* WHAT THE TASK ASKS
Output exactly the lines from the first line of the records below through the line containing "left to centre", both included, leaving out any pictures.

* EXERCISE DATA
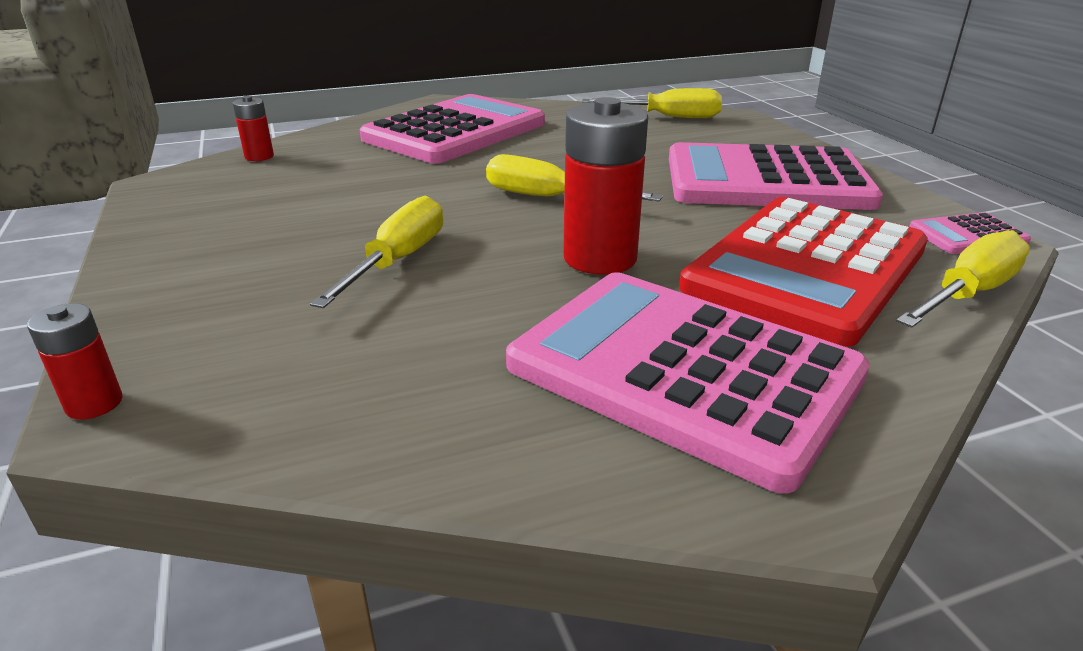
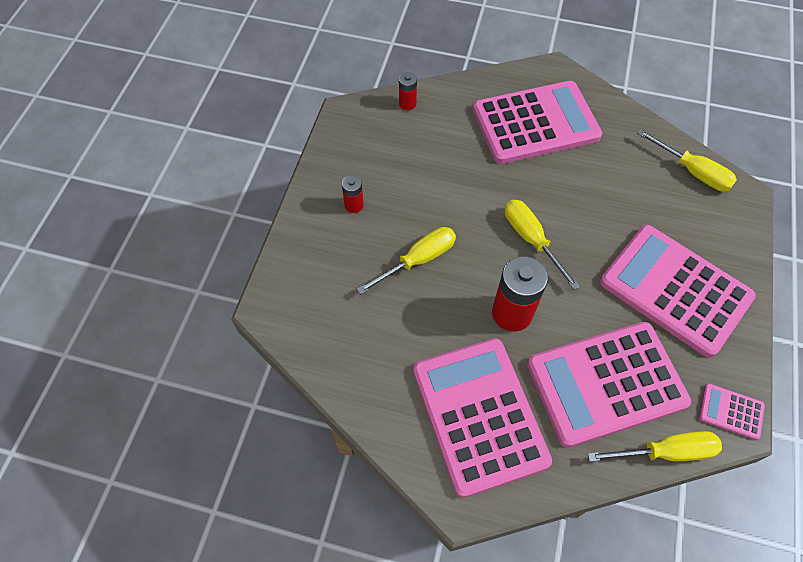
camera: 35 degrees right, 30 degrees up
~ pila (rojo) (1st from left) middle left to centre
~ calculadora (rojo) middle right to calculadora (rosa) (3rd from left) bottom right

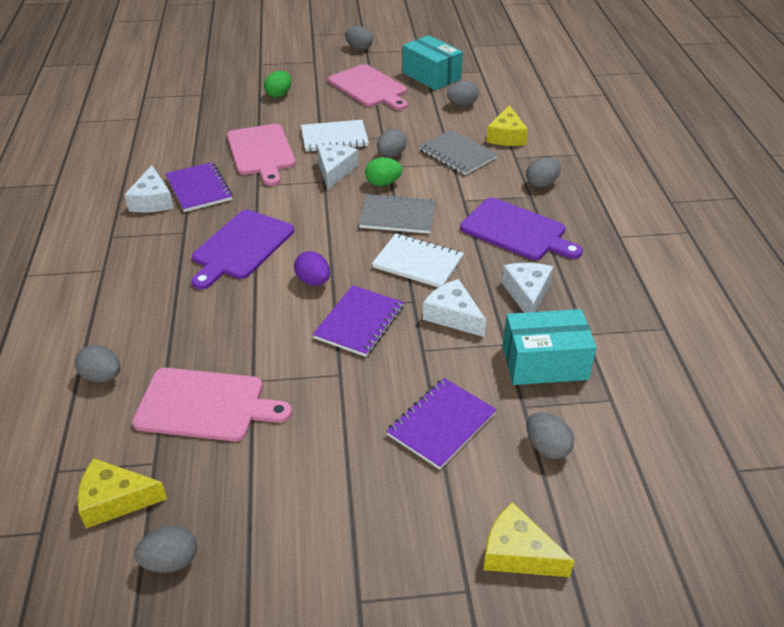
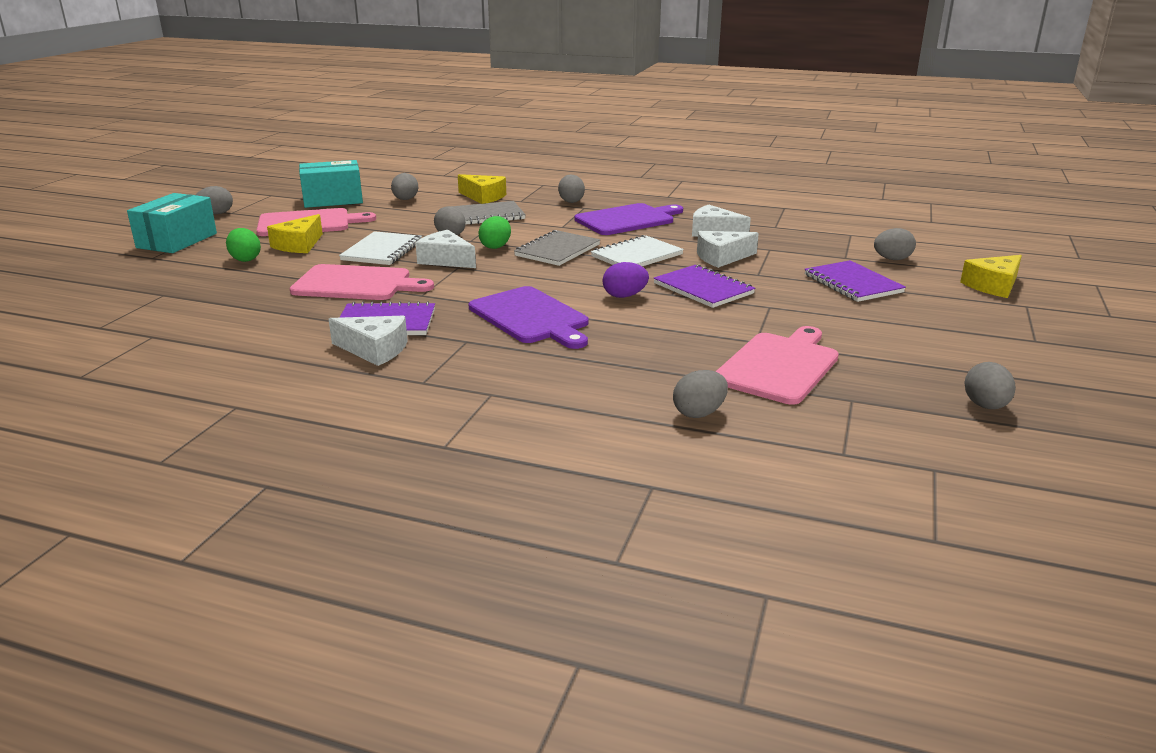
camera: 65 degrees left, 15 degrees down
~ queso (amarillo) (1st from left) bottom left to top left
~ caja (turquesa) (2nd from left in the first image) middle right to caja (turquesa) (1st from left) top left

* RESULT FOR THIS EXERCISE
camera: 35 degrees right, 30 degrees up
~ pila (rojo) (1st from left) middle left to centre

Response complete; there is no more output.